__Assigned task__:
Each entry that follows is to be duplicated exactly, without its images.

__The input__:

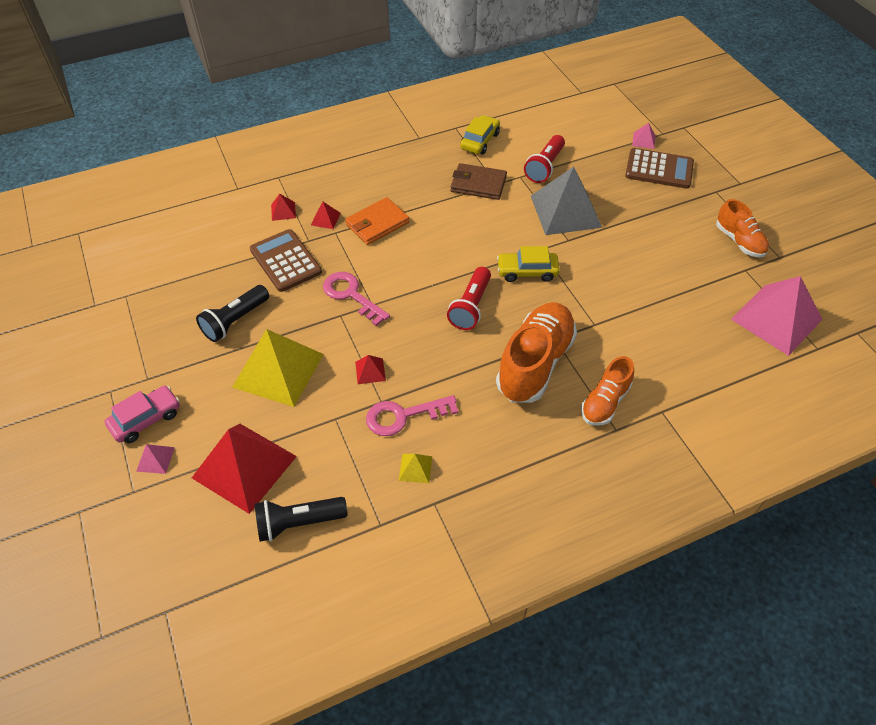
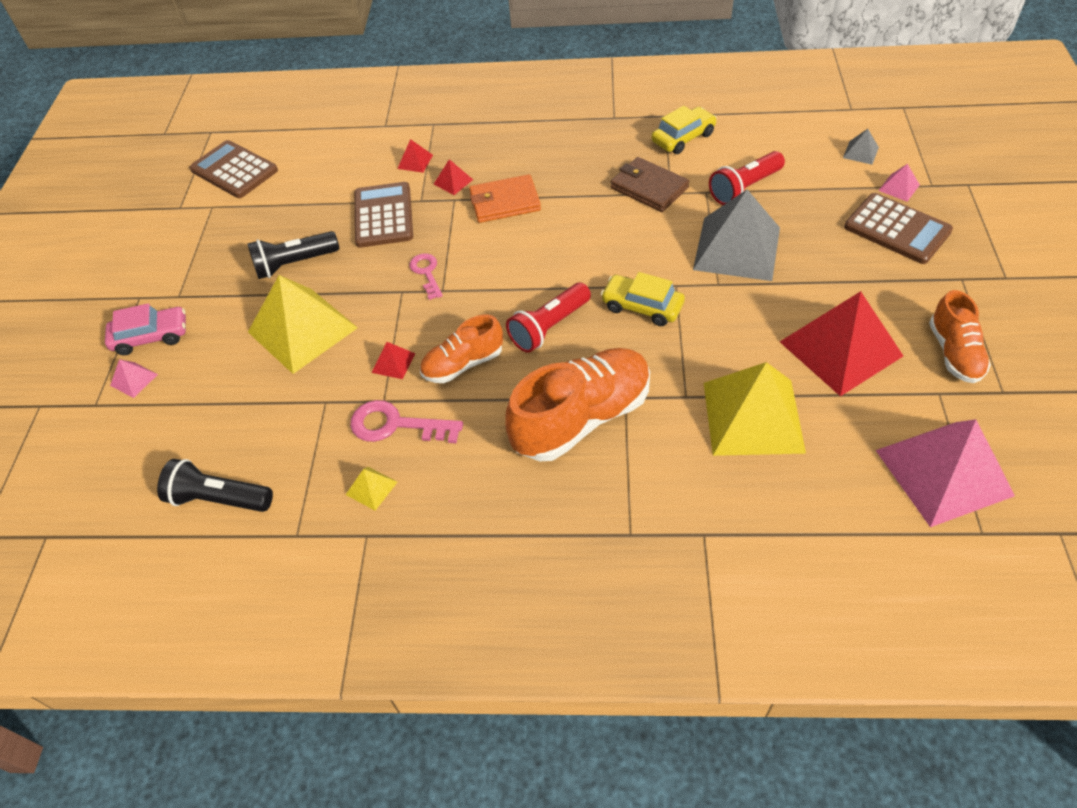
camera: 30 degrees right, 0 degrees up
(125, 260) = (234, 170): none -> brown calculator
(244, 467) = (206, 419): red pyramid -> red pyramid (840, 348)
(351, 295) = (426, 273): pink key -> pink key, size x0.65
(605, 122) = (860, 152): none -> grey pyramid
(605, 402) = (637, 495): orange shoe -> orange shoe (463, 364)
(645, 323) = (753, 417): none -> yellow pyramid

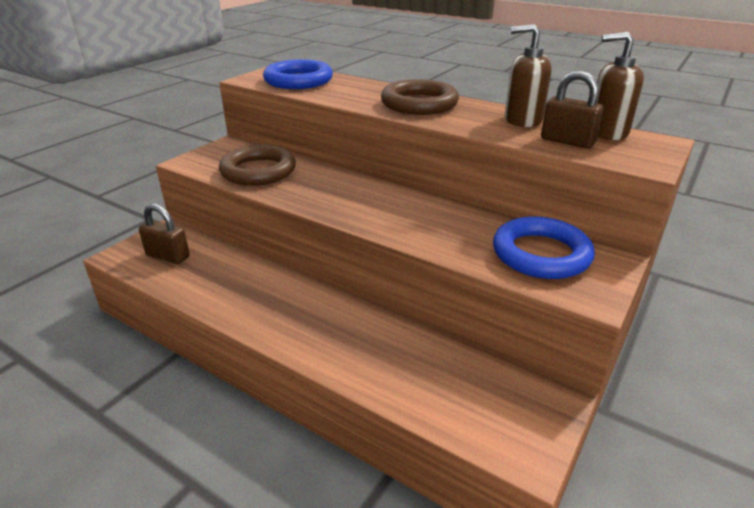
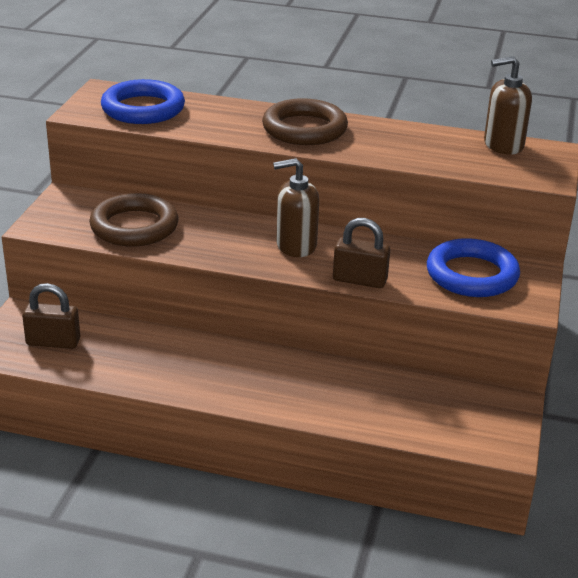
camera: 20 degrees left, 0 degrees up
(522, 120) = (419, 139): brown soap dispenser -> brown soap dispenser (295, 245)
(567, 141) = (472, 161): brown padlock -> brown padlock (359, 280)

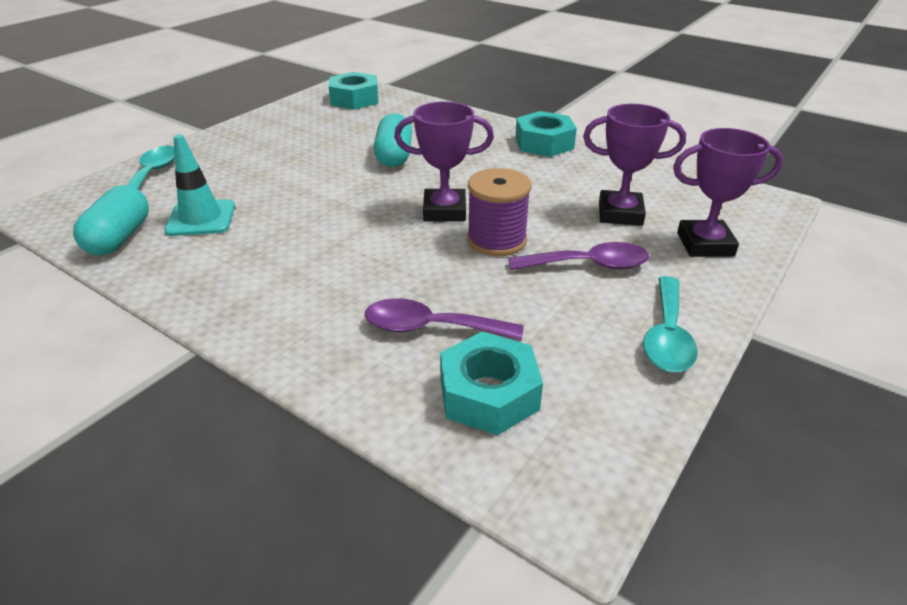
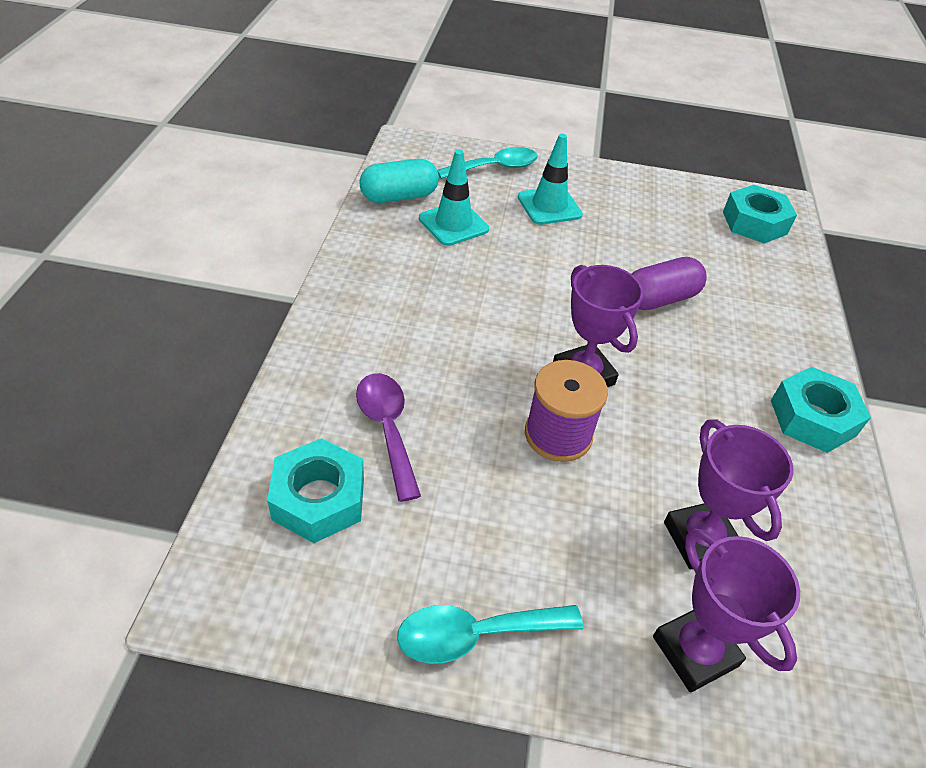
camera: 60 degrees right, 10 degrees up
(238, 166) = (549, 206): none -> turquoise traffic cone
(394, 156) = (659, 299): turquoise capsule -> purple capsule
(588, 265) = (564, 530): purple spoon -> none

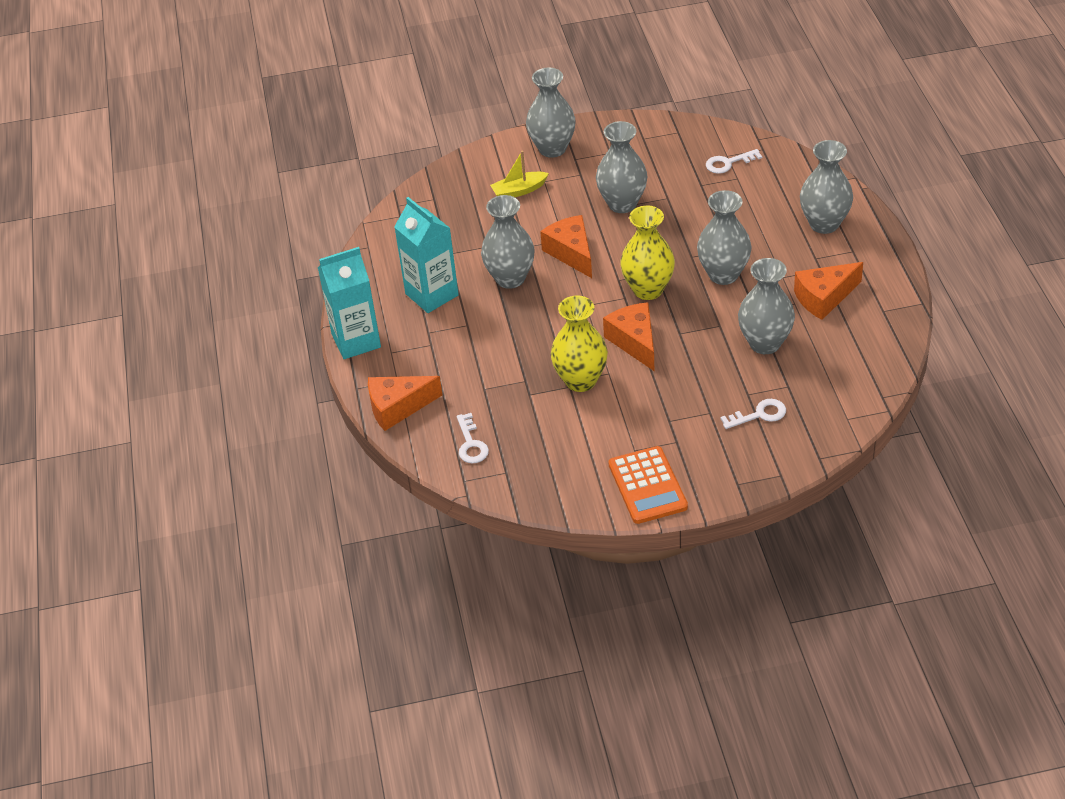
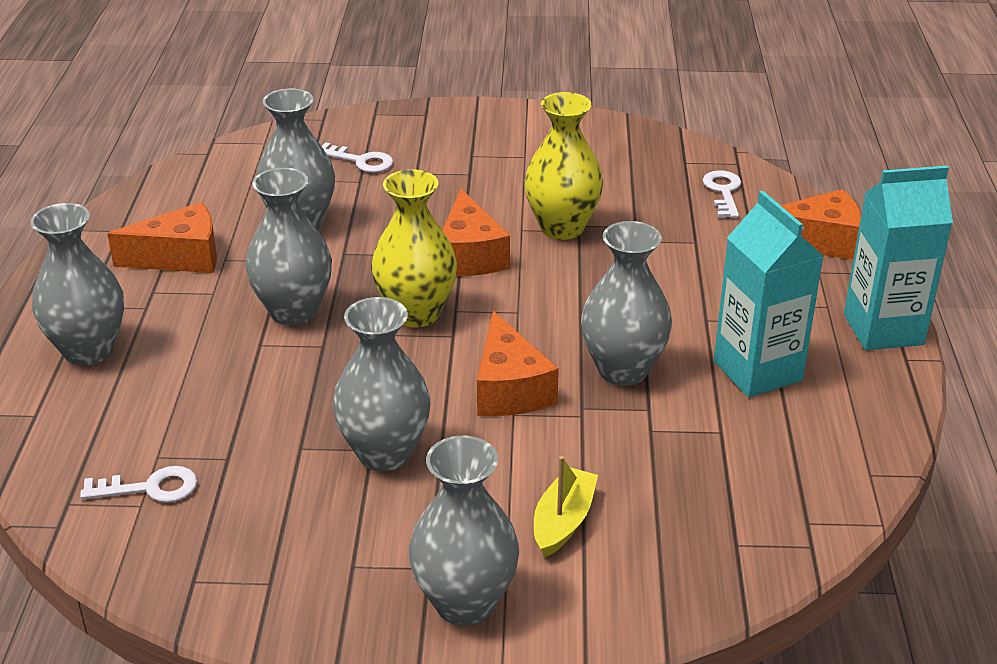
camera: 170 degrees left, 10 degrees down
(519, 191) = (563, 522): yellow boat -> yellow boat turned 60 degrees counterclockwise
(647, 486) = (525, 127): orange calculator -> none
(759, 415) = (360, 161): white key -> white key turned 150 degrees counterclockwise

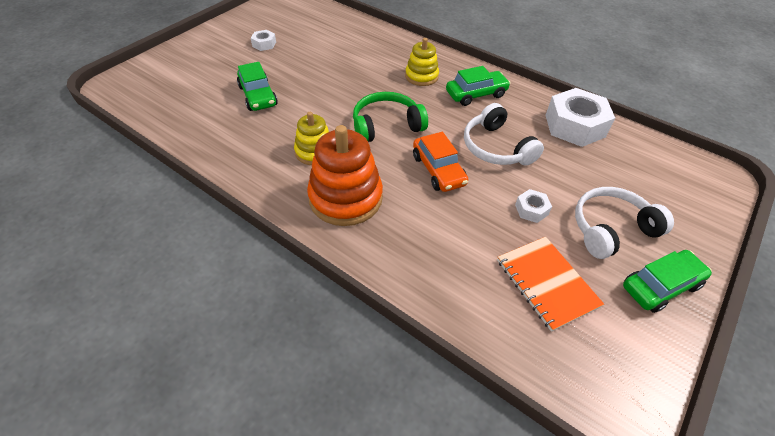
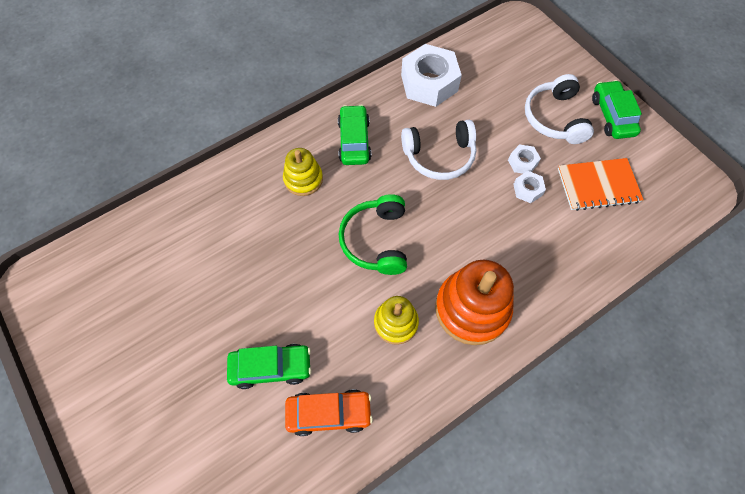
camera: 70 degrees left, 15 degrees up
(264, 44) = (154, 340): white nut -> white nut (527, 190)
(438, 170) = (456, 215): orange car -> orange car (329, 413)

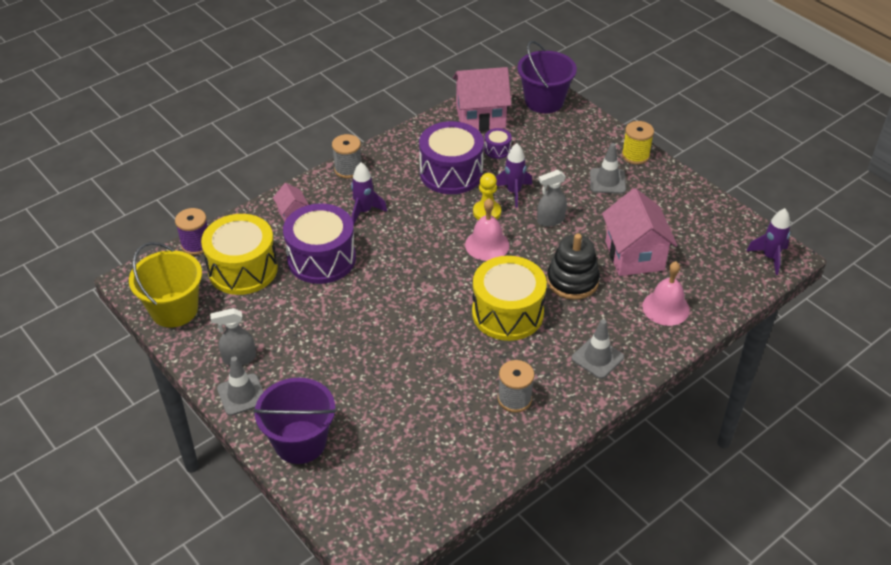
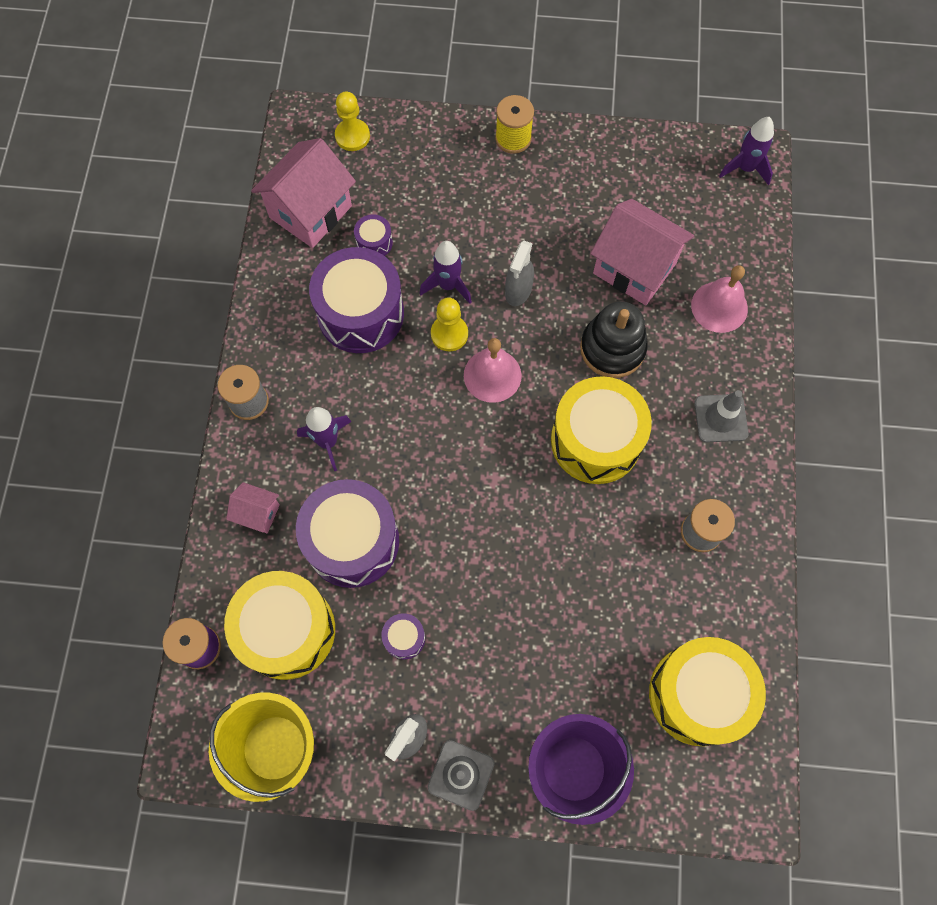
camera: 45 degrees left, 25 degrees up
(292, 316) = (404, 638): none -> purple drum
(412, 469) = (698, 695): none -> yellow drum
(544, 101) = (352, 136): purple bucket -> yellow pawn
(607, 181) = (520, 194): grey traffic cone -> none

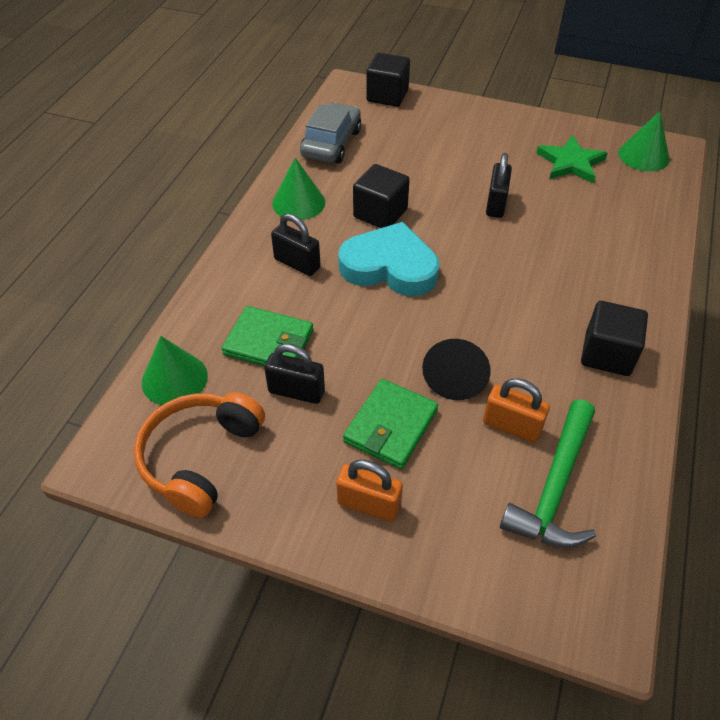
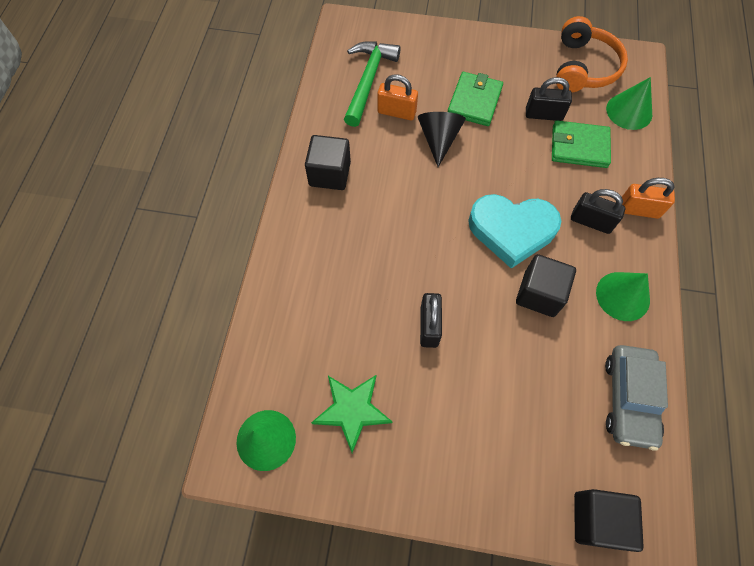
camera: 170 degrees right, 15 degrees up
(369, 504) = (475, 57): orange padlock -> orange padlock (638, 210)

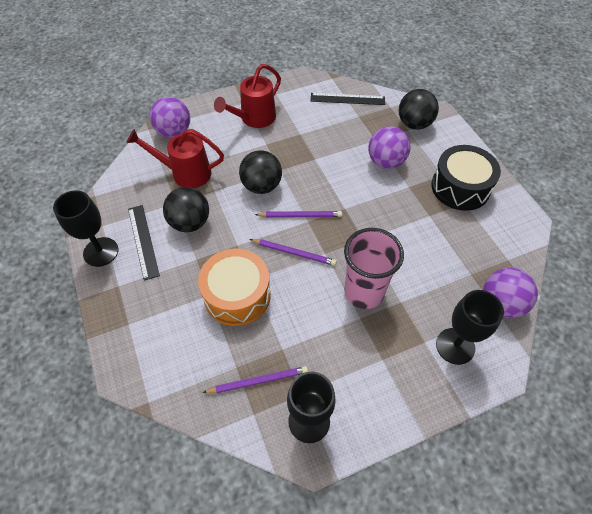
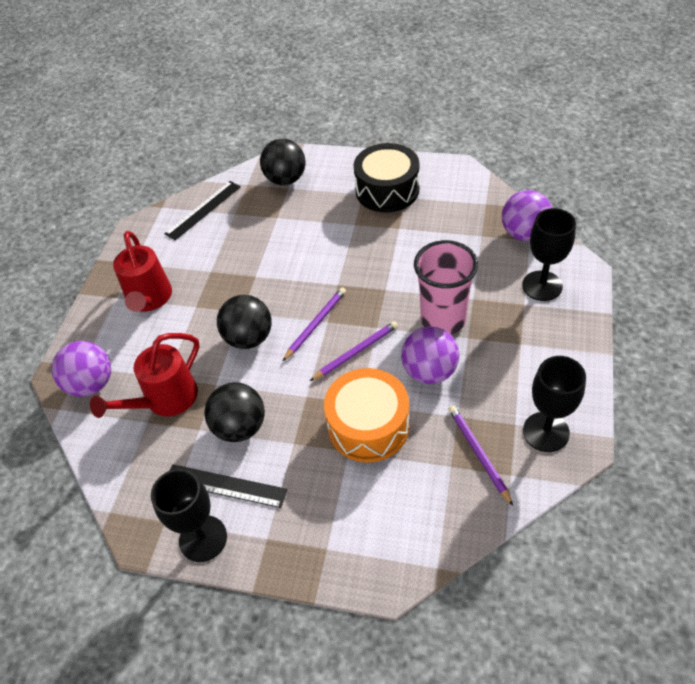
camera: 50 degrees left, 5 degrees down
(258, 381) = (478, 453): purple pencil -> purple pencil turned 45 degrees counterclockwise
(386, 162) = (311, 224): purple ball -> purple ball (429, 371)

__Output for this task__:
camera: 30 degrees right, 0 degrees up
(125, 260) = (234, 170): none -> brown calculator
(244, 467) = (206, 419): red pyramid -> red pyramid (840, 348)
(351, 295) = (426, 273): pink key -> pink key, size x0.65
(605, 122) = (860, 152): none -> grey pyramid
(605, 402) = (637, 495): orange shoe -> orange shoe (463, 364)
(645, 323) = (753, 417): none -> yellow pyramid

camera: 20 degrees left, 0 degrees up
(522, 120) = (419, 139): brown soap dispenser -> brown soap dispenser (295, 245)
(567, 141) = (472, 161): brown padlock -> brown padlock (359, 280)

camera: 60 degrees right, 10 degrees up
(238, 166) = (549, 206): none -> turquoise traffic cone
(394, 156) = (659, 299): turquoise capsule -> purple capsule
(588, 265) = (564, 530): purple spoon -> none

camera: 170 degrees left, 10 degrees down
(519, 191) = (563, 522): yellow boat -> yellow boat turned 60 degrees counterclockwise
(647, 486) = (525, 127): orange calculator -> none
(759, 415) = (360, 161): white key -> white key turned 150 degrees counterclockwise

camera: 70 degrees left, 15 degrees up
(264, 44) = (154, 340): white nut -> white nut (527, 190)
(438, 170) = (456, 215): orange car -> orange car (329, 413)

camera: 45 degrees left, 25 degrees up
(292, 316) = (404, 638): none -> purple drum
(412, 469) = (698, 695): none -> yellow drum
(544, 101) = (352, 136): purple bucket -> yellow pawn
(607, 181) = (520, 194): grey traffic cone -> none

camera: 170 degrees right, 15 degrees up
(369, 504) = (475, 57): orange padlock -> orange padlock (638, 210)

camera: 50 degrees left, 5 degrees down
(258, 381) = (478, 453): purple pencil -> purple pencil turned 45 degrees counterclockwise
(386, 162) = (311, 224): purple ball -> purple ball (429, 371)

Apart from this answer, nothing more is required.